[Object transformation records]
┄┄┄┄┄┄┄┄┄┄

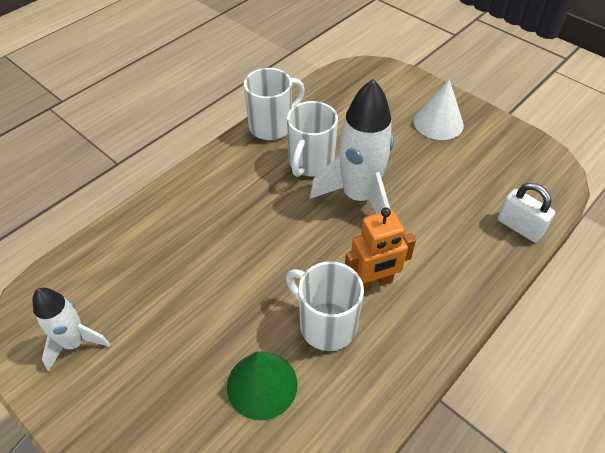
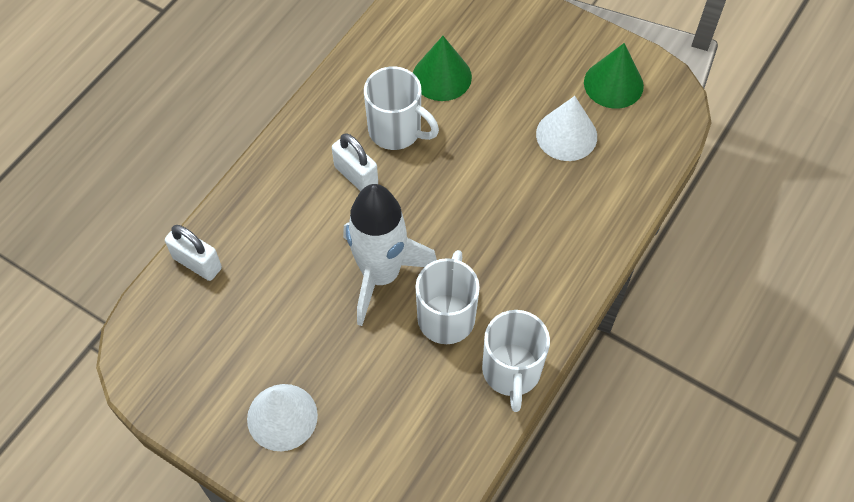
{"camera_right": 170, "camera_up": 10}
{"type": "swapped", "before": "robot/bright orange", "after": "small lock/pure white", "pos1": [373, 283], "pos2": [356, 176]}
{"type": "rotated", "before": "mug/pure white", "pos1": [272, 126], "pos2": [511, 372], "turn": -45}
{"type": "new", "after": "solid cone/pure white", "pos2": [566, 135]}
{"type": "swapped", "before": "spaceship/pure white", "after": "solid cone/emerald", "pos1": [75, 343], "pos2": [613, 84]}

┄┄┄┄┄┄┄┄┄┄

▸ Directions for this task
Can the entries above be repeated exactly, without their pictures?

▸ Task result
{"camera_right": 170, "camera_up": 10}
{"type": "swapped", "before": "robot/bright orange", "after": "small lock/pure white", "pos1": [373, 283], "pos2": [356, 176]}
{"type": "rotated", "before": "mug/pure white", "pos1": [272, 126], "pos2": [511, 372], "turn": -45}
{"type": "new", "after": "solid cone/pure white", "pos2": [566, 135]}
{"type": "swapped", "before": "spaceship/pure white", "after": "solid cone/emerald", "pos1": [75, 343], "pos2": [613, 84]}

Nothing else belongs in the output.